◆ Given information:

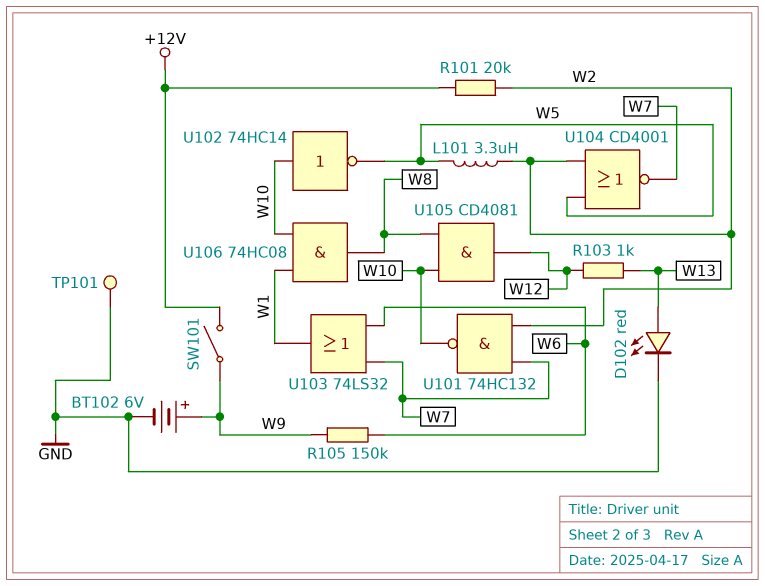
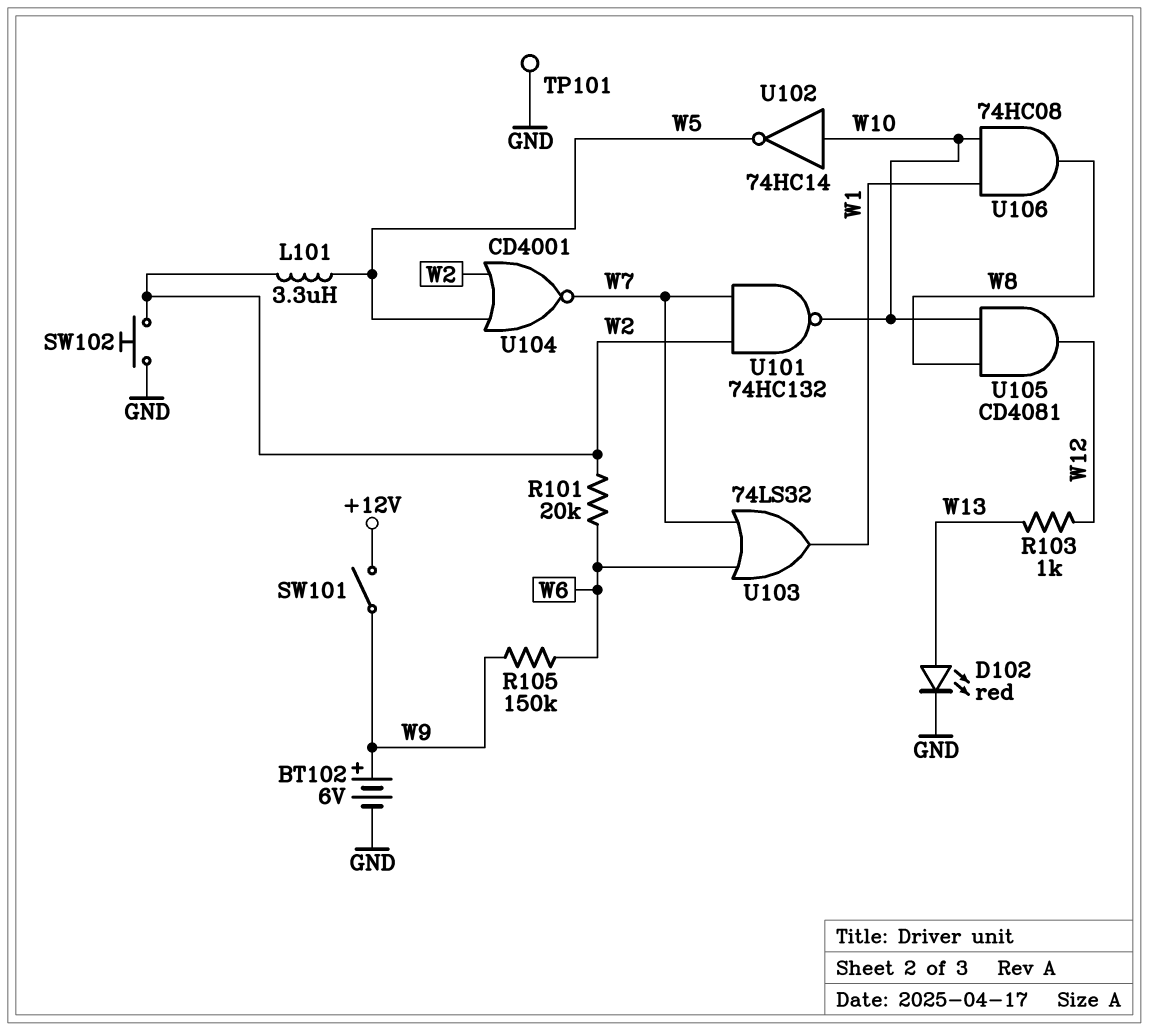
R101: 20k (+12V, W2) -> 20k (W2, W6)
SW102: none -> button (GND, W2)

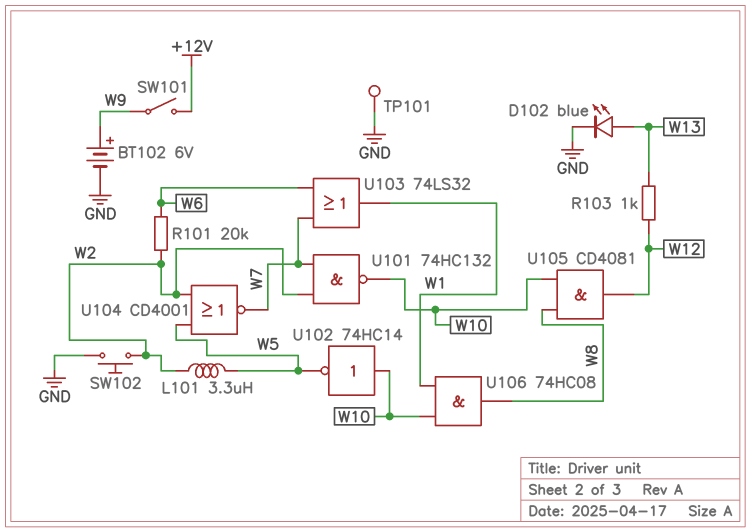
D102: LED red (A W13, K GND) -> LED blue (A W13, K GND)
R105: 150k (W6, W9) -> none

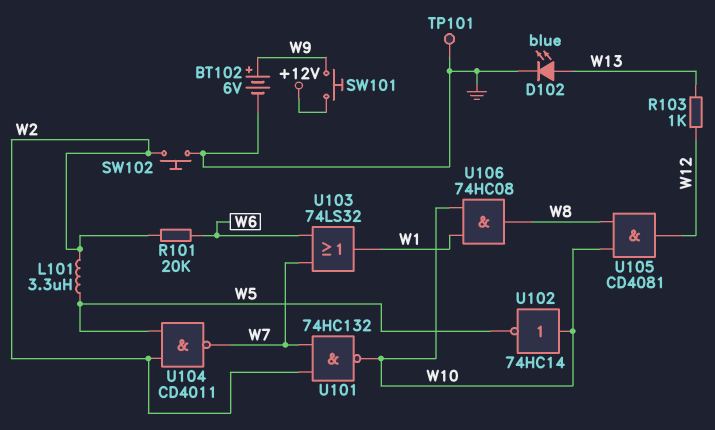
SW101: switch (+12V, W9) -> button (+12V, W9)
U104: NOR CD4001 (in W2, in W5, out W7) -> NAND CD4011 (in W2, in W5, out W7)

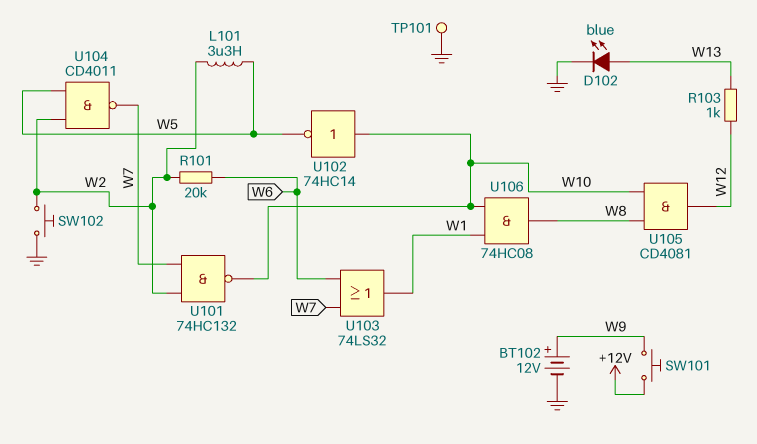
BT102: 6V (plus W9, minus GND) -> 12V (plus W9, minus GND)

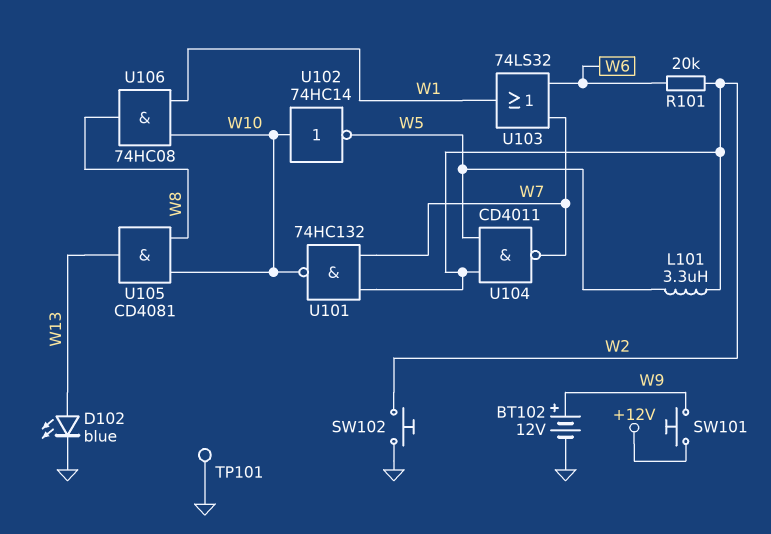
R103: 1k (W12, W13) -> none
U105: AND CD4081 (in W8, in W10, out W12) -> AND CD4081 (in W8, in W10, out W13)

◆ About this exercise:
Would you restate, exactly and with no pictures, the lines of the entries above from the one containing "R105: 150k (W6, W9) -> none" through the one containing "R103: 1k (W12, W13) -> none"?

◆ Solution:
R105: 150k (W6, W9) -> none

SW101: switch (+12V, W9) -> button (+12V, W9)
U104: NOR CD4001 (in W2, in W5, out W7) -> NAND CD4011 (in W2, in W5, out W7)

BT102: 6V (plus W9, minus GND) -> 12V (plus W9, minus GND)

R103: 1k (W12, W13) -> none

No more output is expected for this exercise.